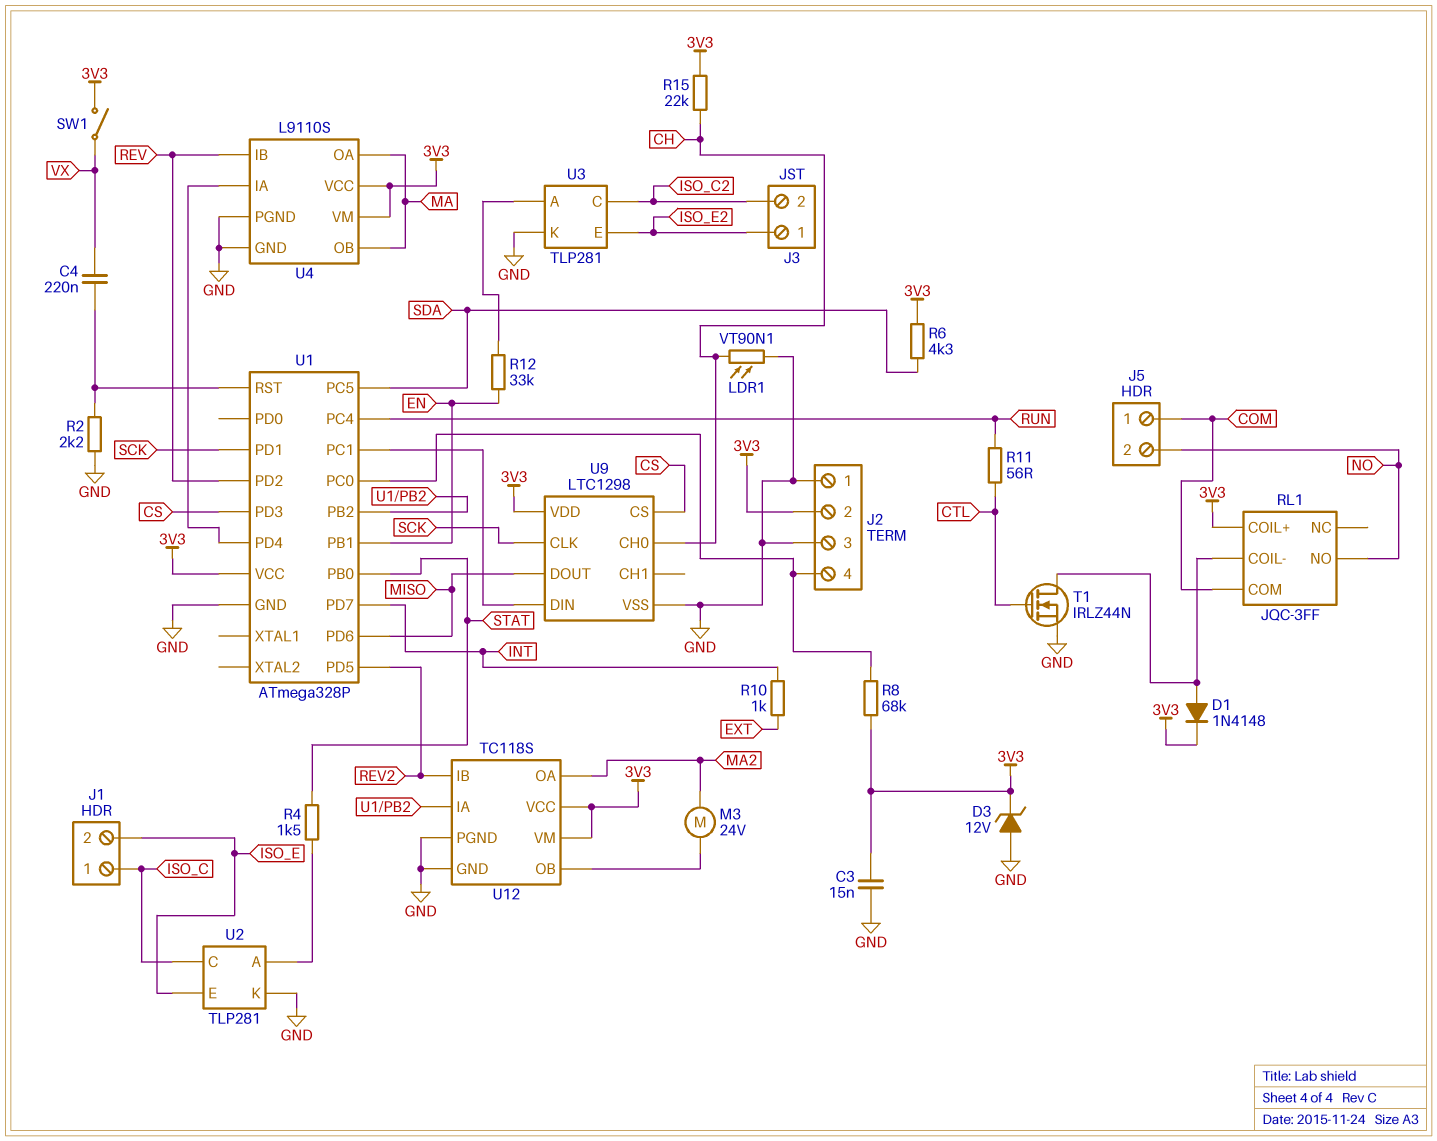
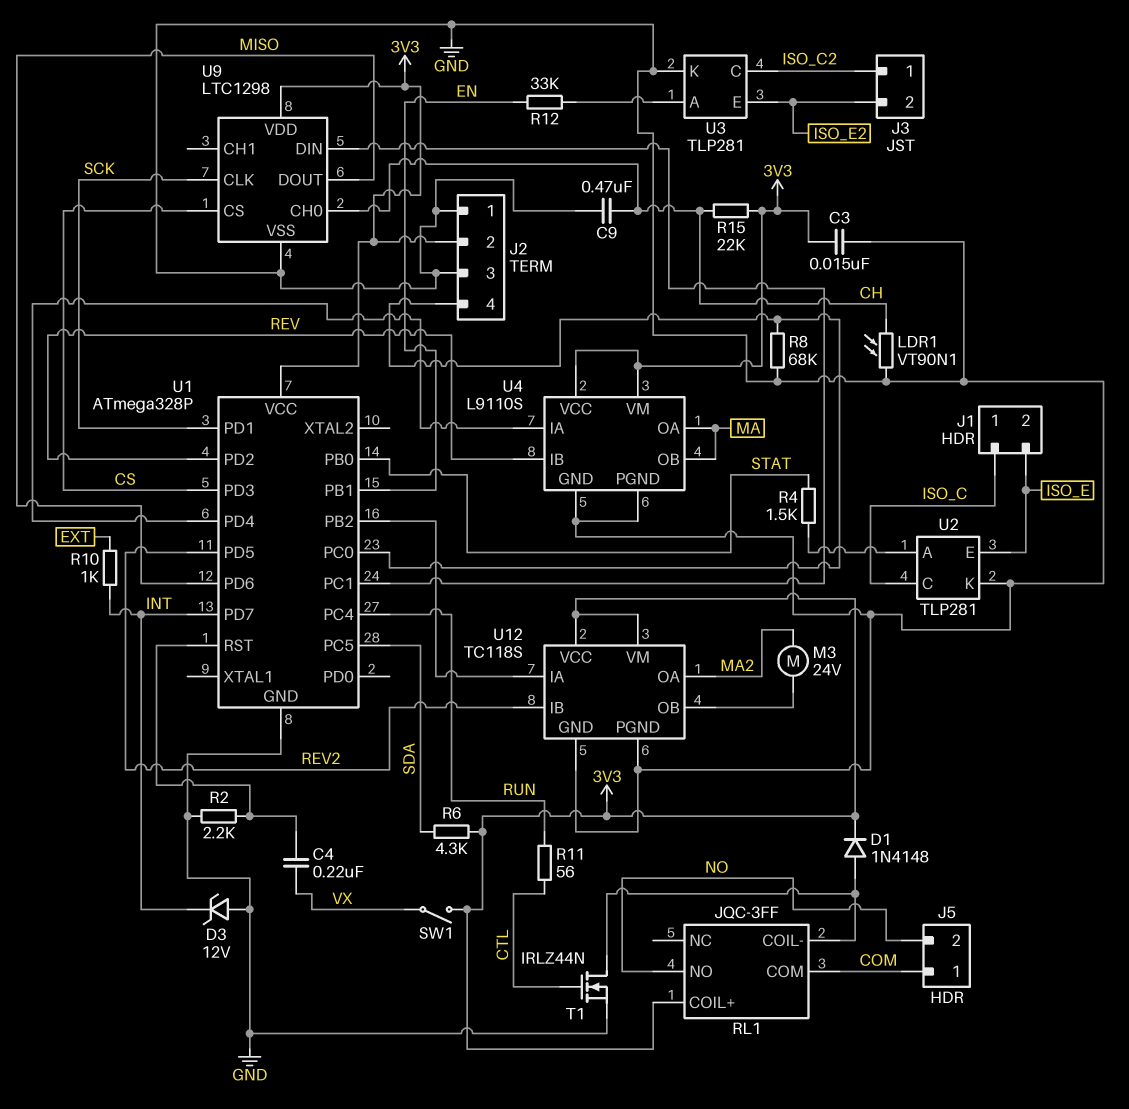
C9: none -> 470nF (CH, GND)
D3: zener 12V (A GND, K 3V3) -> zener 12V (A GND, K INT)
J3 pin 1: ISO_E2 -> ISO_C2
J3 pin 2: ISO_C2 -> ISO_E2
R8: 68k (3V3, J2/4) -> 68k (GND, J2/4)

****************************************

§ Exercise details
The expected output is the material above, repeated exactly and free of pictures.

§ Exercise answer
C9: none -> 470nF (CH, GND)
D3: zener 12V (A GND, K 3V3) -> zener 12V (A GND, K INT)
J3 pin 1: ISO_E2 -> ISO_C2
J3 pin 2: ISO_C2 -> ISO_E2
R8: 68k (3V3, J2/4) -> 68k (GND, J2/4)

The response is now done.